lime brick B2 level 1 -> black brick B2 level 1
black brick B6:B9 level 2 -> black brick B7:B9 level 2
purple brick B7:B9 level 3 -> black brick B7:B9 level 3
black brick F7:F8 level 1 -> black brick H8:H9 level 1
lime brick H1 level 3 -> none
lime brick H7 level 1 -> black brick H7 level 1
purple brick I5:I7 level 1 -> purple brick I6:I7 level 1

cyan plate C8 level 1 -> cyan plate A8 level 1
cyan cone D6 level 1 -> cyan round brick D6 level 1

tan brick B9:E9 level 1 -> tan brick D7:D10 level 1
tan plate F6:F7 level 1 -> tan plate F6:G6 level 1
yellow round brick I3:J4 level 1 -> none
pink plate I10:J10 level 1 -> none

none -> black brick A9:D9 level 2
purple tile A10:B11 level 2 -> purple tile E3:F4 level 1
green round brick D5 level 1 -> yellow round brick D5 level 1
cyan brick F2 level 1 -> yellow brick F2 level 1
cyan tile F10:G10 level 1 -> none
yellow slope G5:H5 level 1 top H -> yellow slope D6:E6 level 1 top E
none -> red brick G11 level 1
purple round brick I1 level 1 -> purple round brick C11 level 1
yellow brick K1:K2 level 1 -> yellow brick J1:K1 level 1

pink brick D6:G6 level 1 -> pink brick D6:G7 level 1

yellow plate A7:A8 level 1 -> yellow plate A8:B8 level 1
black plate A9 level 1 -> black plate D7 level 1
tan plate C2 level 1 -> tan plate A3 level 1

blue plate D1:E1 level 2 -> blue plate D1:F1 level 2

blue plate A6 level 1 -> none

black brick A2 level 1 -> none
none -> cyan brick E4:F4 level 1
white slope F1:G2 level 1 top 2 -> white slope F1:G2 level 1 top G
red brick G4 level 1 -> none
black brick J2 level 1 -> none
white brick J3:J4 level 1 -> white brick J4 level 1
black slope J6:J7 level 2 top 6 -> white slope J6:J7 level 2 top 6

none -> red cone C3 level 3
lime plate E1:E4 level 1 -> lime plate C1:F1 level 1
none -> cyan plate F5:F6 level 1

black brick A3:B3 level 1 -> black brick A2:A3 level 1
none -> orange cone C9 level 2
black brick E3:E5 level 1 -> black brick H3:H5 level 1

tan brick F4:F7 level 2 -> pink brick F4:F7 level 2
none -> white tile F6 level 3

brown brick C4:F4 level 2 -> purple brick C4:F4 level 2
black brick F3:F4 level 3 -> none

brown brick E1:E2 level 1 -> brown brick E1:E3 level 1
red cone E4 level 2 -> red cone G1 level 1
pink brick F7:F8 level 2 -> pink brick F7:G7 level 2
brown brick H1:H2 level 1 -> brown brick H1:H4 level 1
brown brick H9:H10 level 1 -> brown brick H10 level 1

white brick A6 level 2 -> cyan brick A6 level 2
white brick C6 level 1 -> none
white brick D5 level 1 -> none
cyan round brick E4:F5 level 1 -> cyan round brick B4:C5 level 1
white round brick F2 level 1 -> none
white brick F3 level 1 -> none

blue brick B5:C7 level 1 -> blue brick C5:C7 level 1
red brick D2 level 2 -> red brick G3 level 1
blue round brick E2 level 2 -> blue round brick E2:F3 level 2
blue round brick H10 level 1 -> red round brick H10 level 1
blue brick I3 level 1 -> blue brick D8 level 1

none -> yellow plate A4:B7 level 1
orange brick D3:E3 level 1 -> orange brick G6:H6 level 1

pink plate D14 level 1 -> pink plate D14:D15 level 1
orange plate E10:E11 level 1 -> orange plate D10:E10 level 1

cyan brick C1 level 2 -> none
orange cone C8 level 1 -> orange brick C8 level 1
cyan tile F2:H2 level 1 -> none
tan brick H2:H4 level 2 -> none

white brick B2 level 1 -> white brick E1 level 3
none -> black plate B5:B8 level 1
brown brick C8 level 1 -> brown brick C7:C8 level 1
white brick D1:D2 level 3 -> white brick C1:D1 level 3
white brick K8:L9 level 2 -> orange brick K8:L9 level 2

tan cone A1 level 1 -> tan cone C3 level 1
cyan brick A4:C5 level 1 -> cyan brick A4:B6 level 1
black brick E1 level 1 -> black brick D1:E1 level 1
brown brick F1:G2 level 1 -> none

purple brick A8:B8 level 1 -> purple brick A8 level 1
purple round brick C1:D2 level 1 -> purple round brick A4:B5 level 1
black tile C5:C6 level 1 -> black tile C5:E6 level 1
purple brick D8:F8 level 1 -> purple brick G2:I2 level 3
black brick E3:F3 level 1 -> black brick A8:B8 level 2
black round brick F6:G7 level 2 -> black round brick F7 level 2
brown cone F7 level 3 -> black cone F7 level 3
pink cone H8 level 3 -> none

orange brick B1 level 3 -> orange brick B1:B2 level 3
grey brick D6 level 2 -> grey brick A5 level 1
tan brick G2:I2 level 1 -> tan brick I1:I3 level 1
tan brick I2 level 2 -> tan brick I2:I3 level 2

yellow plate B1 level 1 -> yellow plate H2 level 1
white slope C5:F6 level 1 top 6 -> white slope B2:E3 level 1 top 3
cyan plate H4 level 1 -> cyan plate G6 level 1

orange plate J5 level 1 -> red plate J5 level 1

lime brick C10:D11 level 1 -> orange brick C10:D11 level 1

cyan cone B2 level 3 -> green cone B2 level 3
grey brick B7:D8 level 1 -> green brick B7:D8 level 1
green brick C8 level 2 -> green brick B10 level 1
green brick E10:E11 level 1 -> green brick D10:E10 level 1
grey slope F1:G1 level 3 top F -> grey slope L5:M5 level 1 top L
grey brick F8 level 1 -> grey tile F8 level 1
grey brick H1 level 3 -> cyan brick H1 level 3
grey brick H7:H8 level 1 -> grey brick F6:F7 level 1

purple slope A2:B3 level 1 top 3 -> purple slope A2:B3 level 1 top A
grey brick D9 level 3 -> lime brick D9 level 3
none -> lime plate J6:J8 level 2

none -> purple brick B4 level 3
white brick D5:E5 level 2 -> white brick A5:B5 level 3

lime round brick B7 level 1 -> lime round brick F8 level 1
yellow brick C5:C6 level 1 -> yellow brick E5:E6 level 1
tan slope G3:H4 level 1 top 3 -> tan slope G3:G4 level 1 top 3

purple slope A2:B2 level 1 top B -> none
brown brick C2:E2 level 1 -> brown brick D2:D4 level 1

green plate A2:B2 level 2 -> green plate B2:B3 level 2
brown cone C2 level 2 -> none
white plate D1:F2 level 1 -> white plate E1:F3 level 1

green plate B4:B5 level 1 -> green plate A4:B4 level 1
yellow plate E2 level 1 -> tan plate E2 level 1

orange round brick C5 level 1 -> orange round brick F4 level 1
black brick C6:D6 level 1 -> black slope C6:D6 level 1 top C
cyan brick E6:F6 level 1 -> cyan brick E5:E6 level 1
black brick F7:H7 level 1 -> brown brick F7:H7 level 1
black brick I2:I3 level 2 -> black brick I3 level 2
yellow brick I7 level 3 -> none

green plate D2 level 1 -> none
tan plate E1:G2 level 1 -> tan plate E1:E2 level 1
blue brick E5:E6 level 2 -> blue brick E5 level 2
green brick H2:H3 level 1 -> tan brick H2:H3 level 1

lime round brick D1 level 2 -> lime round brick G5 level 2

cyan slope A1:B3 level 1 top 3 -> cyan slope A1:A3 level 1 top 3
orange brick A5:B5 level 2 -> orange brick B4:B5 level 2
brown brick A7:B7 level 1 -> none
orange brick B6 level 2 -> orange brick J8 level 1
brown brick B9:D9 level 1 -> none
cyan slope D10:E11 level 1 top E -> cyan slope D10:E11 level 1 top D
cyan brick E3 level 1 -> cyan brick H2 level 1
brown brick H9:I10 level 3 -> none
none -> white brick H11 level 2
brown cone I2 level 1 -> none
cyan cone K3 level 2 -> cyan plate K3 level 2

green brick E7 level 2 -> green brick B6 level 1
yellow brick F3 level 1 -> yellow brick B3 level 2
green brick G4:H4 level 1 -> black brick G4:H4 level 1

------------------------------------------------------------

Task instructions
Could you work out how many lines in the records include "lime"? Answer with the number only.

Exercise answer
9